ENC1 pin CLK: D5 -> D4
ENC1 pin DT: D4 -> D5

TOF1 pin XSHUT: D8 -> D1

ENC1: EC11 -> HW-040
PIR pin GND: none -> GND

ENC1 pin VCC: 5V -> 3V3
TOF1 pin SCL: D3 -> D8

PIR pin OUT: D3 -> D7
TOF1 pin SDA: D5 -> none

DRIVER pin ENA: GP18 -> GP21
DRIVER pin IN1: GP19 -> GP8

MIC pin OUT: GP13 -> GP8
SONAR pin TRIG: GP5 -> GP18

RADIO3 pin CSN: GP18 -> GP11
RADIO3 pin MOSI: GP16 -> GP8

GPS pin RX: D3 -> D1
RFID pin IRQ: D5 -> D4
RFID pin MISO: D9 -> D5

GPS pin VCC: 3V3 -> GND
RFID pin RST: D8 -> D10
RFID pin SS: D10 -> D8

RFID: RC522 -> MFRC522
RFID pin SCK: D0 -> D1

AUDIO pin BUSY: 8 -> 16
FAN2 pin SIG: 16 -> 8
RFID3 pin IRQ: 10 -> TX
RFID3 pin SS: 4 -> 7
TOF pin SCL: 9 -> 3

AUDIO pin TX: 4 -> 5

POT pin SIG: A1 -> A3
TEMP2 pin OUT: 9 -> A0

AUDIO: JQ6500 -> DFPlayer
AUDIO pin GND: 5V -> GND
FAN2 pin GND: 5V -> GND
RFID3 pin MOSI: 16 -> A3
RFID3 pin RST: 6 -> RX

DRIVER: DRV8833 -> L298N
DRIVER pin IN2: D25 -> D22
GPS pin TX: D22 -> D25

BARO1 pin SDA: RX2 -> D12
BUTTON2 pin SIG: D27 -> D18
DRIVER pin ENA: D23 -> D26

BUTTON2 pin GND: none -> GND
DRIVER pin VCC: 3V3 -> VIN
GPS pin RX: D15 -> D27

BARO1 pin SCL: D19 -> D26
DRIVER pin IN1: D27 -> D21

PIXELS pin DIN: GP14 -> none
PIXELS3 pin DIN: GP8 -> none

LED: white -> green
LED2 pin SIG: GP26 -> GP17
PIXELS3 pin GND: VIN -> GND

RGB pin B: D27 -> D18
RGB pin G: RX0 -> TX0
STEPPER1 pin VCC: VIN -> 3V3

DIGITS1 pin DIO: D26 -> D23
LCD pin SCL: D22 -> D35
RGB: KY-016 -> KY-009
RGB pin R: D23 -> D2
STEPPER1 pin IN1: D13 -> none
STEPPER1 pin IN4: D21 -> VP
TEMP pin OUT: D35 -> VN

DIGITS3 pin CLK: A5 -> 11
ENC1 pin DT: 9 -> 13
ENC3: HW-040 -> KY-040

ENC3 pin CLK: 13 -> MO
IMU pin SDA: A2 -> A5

════════

▸ DIRECTIONS FOR THIS TASK: Count the lines above that include the string "DRIVER". Write only the number.

▸ YOUR SOLUTION: 7